◆ **Problem to solve**:
Write each entry again exactly as shown, but without the images it holds.
= Beginning of Section =
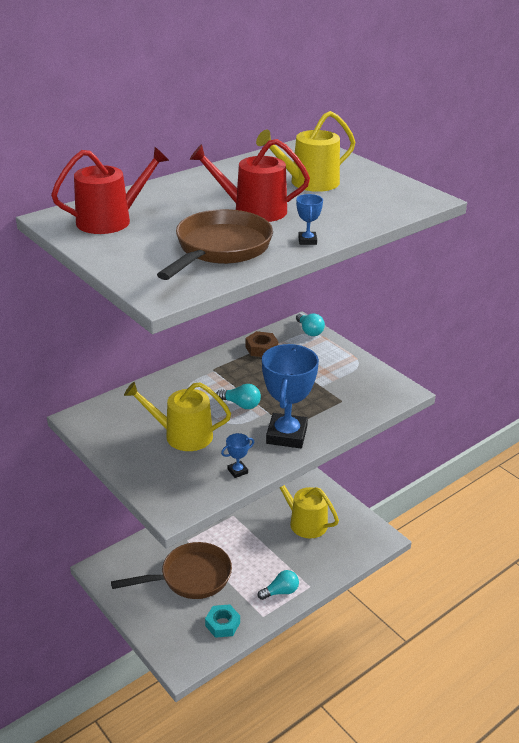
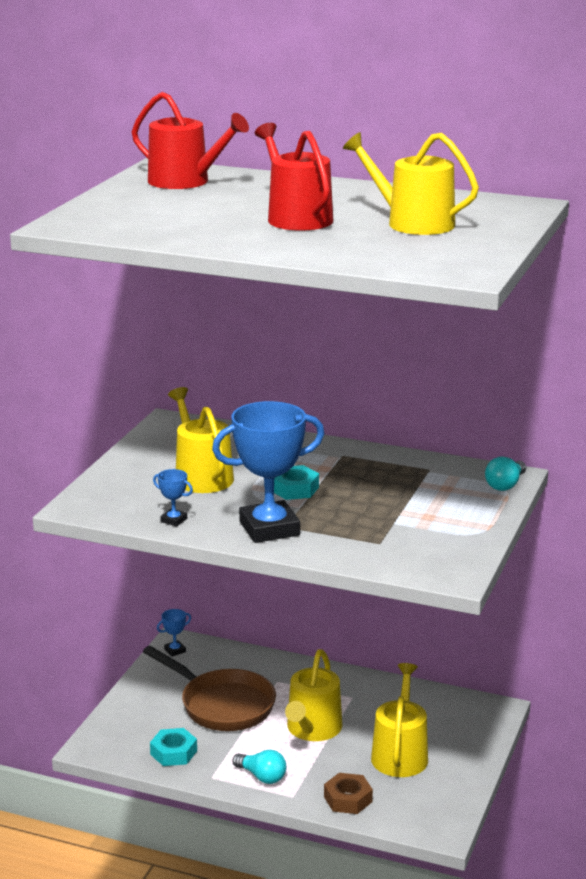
camera: 60 degrees right, 10 degrees down
brown pan [157,209,273,280] -> none
turquoise light bulb [216,384,261,409] -> turquoise nut [274,465,319,500]
brown nut [245,331,279,357] -> brown nut moved to [324,773,373,814]
blue trophy [296,194,323,245] -> blue trophy moved to [157,609,191,657]
none -> yellow watering can [285,649,342,741]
= End of Section =
◆ **Result below**:
camera: 60 degrees right, 10 degrees down
brown pan [157,209,273,280] -> none
turquoise light bulb [216,384,261,409] -> turquoise nut [274,465,319,500]
brown nut [245,331,279,357] -> brown nut moved to [324,773,373,814]
blue trophy [296,194,323,245] -> blue trophy moved to [157,609,191,657]
none -> yellow watering can [285,649,342,741]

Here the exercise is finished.